■ WHAT YOU ARE ASKED TO DO:
Extract precisely the lines that run from the line containing "brown teddy bear: 3 -> 4" to the end of the records below, with both ends included and pictures omitted.

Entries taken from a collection
::::::

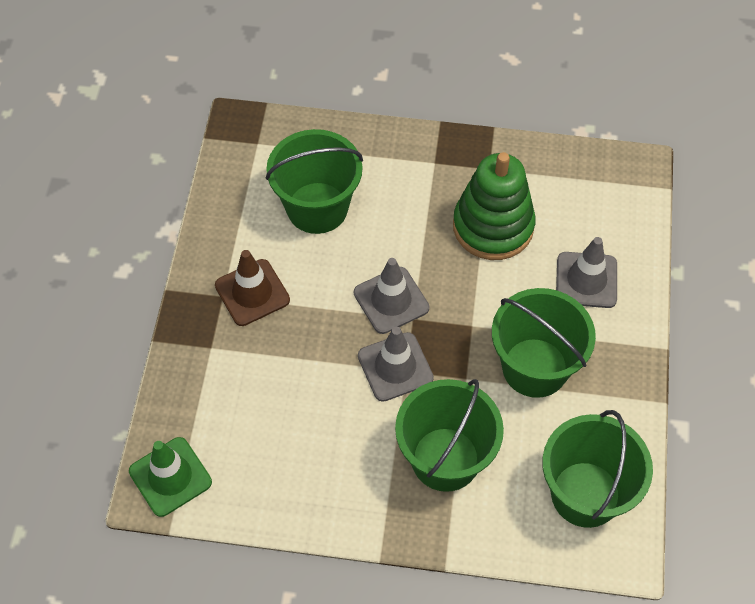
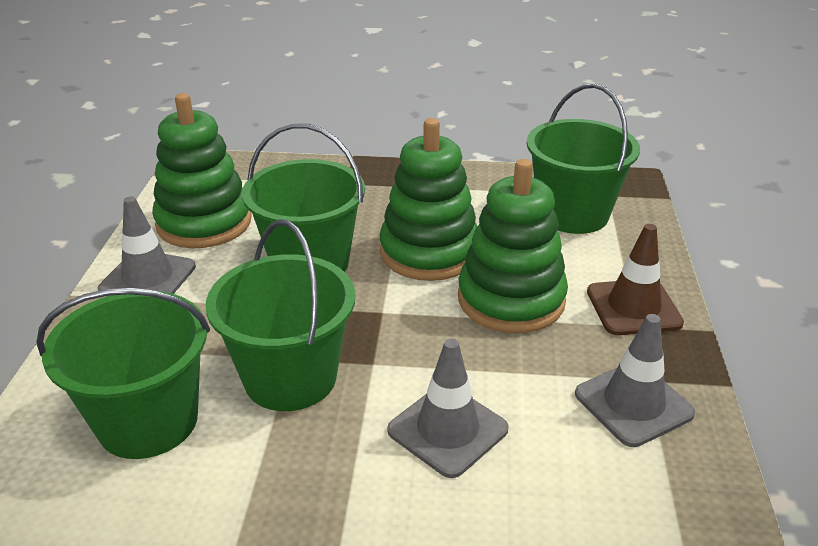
green stacking toy: 1 -> 3
green traffic cone: 1 -> 0

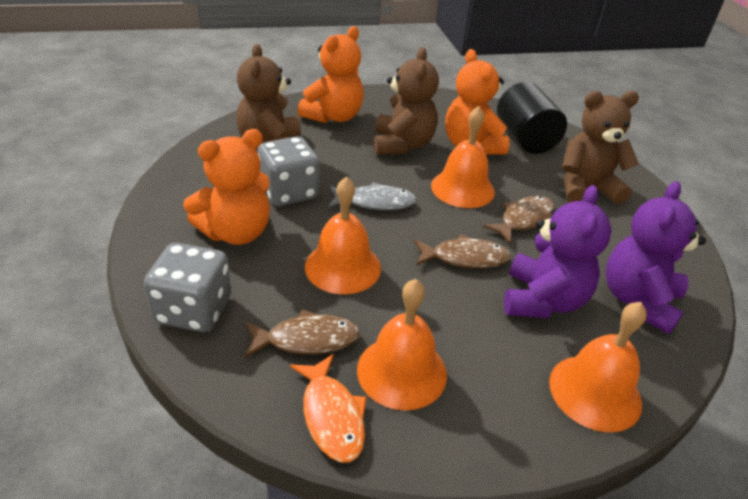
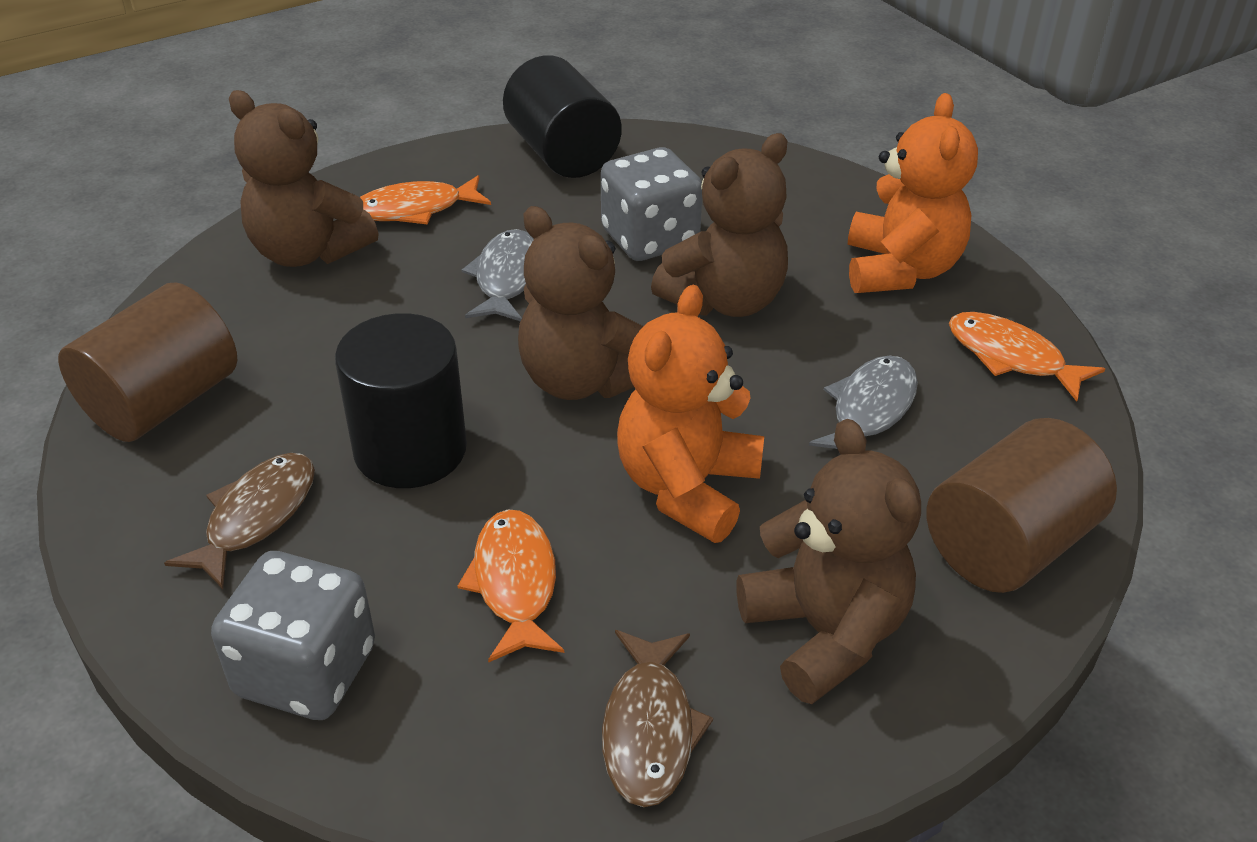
black cylinder: 1 -> 2
brown cylinder: 0 -> 2
brown fish: 3 -> 2
brown teddy bear: 3 -> 4
grey fish: 1 -> 2
orange bell: 4 -> 0
orange fish: 1 -> 3
orange teddy bear: 3 -> 2
purple teddy bear: 2 -> 0

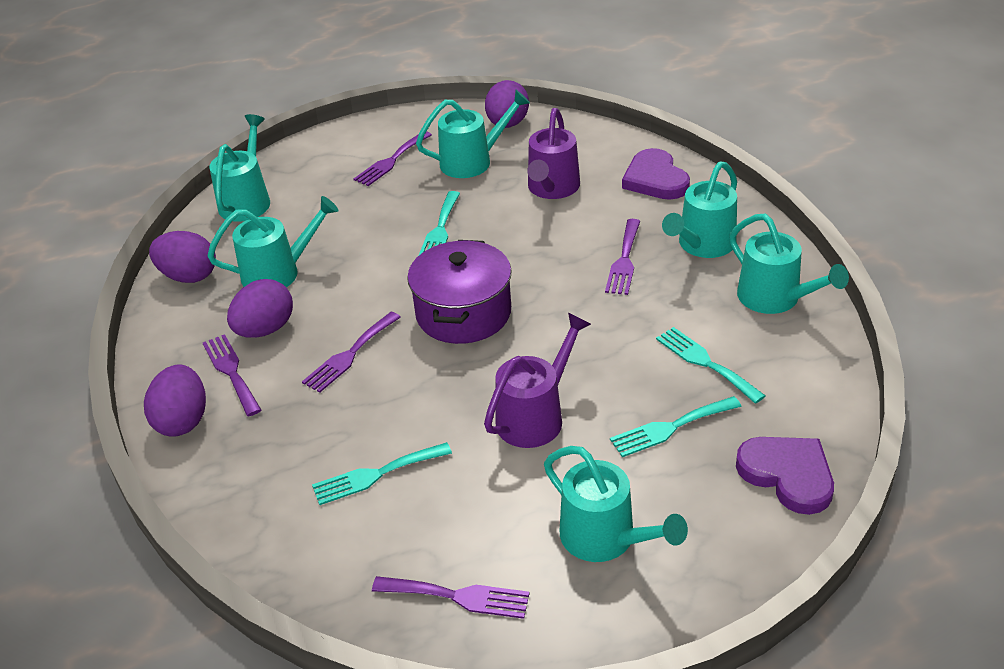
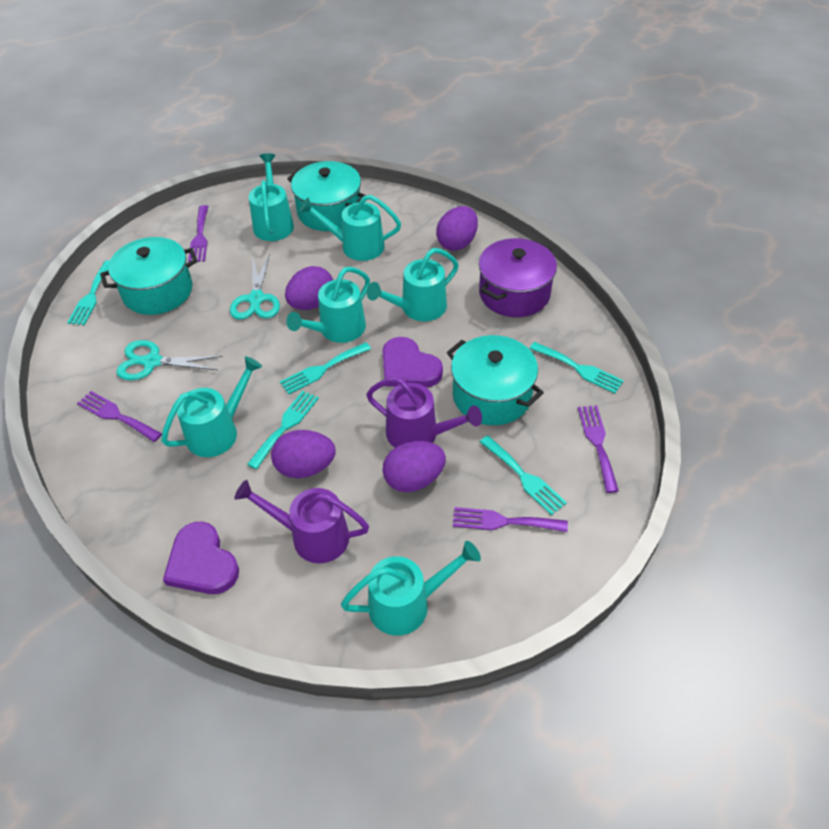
purple fork: 5 -> 4
turquoise fork: 4 -> 5
turquoise pot: 0 -> 3
turquoise scissors: 0 -> 2

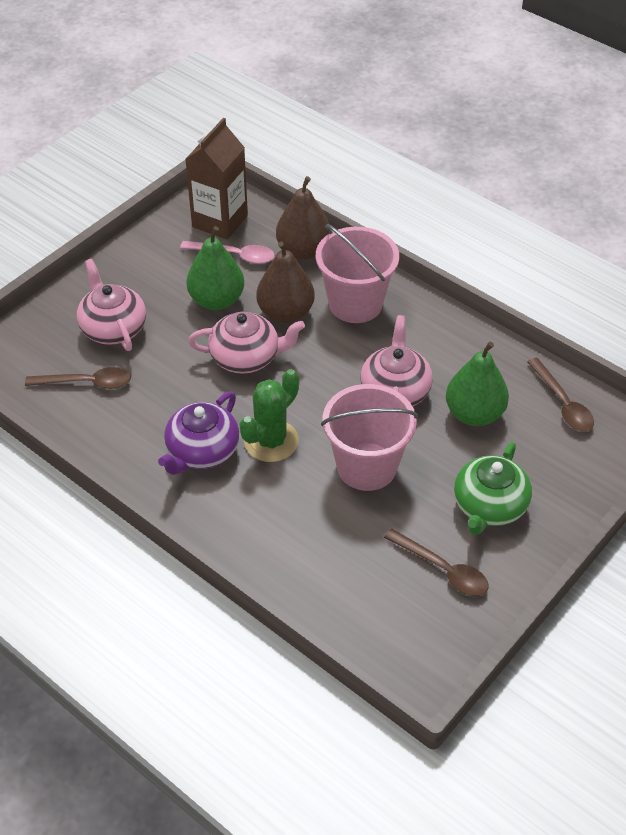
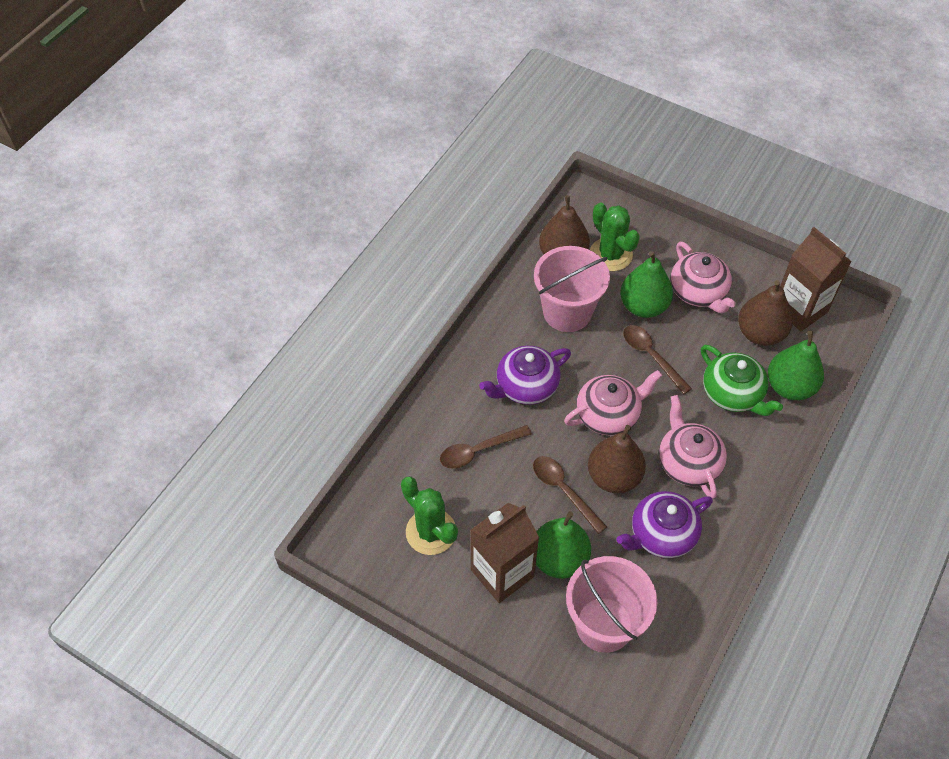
brown carton: 1 -> 2
brown pear: 2 -> 3
green cactus: 1 -> 2
green pear: 2 -> 3
pink spoon: 1 -> 0
purple teapot: 1 -> 2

::::::

■ EXERCISE SOLUTION:
brown teddy bear: 3 -> 4
grey fish: 1 -> 2
orange bell: 4 -> 0
orange fish: 1 -> 3
orange teddy bear: 3 -> 2
purple teddy bear: 2 -> 0

purple fork: 5 -> 4
turquoise fork: 4 -> 5
turquoise pot: 0 -> 3
turquoise scissors: 0 -> 2

brown carton: 1 -> 2
brown pear: 2 -> 3
green cactus: 1 -> 2
green pear: 2 -> 3
pink spoon: 1 -> 0
purple teapot: 1 -> 2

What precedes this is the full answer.